▶ _Problem to solve_: Omit the images and retype the records verbatim.
+++ Provided records +++
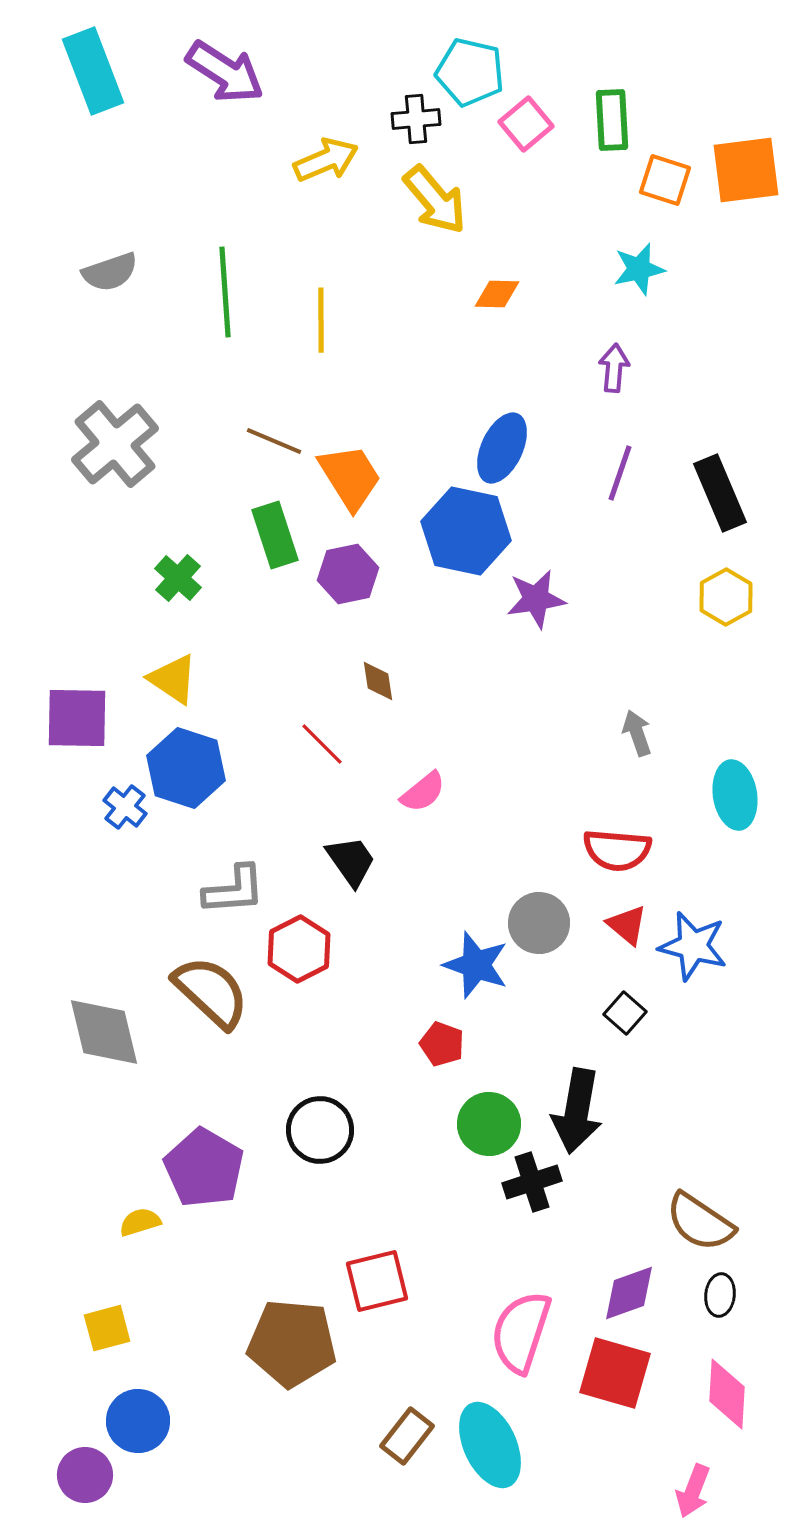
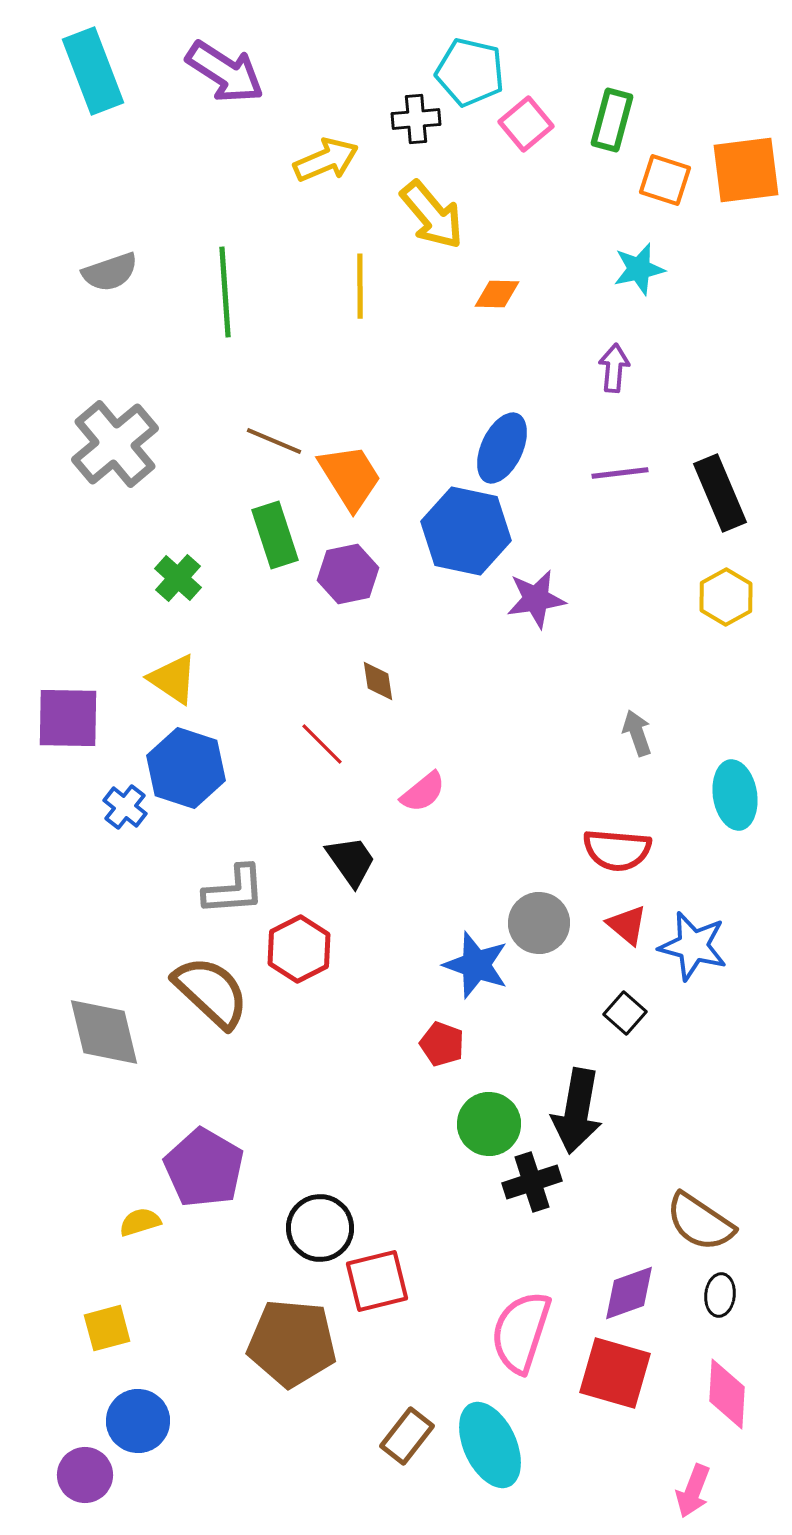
green rectangle at (612, 120): rotated 18 degrees clockwise
yellow arrow at (435, 200): moved 3 px left, 15 px down
yellow line at (321, 320): moved 39 px right, 34 px up
purple line at (620, 473): rotated 64 degrees clockwise
purple square at (77, 718): moved 9 px left
black circle at (320, 1130): moved 98 px down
+++
▶ _The answer_:
green rectangle at (612, 120): rotated 18 degrees clockwise
yellow arrow at (435, 200): moved 3 px left, 15 px down
yellow line at (321, 320): moved 39 px right, 34 px up
purple line at (620, 473): rotated 64 degrees clockwise
purple square at (77, 718): moved 9 px left
black circle at (320, 1130): moved 98 px down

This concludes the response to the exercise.